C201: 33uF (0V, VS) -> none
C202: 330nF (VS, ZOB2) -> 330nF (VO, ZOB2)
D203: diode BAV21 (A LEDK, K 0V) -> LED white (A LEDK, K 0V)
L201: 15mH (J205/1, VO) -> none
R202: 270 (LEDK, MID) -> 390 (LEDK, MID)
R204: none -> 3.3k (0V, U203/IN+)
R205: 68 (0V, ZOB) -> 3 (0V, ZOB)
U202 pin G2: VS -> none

◆ ◆ ◆ ◆ ◆ ◆ ◆

Exercise details - Please return all lines above in which the string "LEDK" is found.

Written response -
D203: diode BAV21 (A LEDK, K 0V) -> LED white (A LEDK, K 0V)
R202: 270 (LEDK, MID) -> 390 (LEDK, MID)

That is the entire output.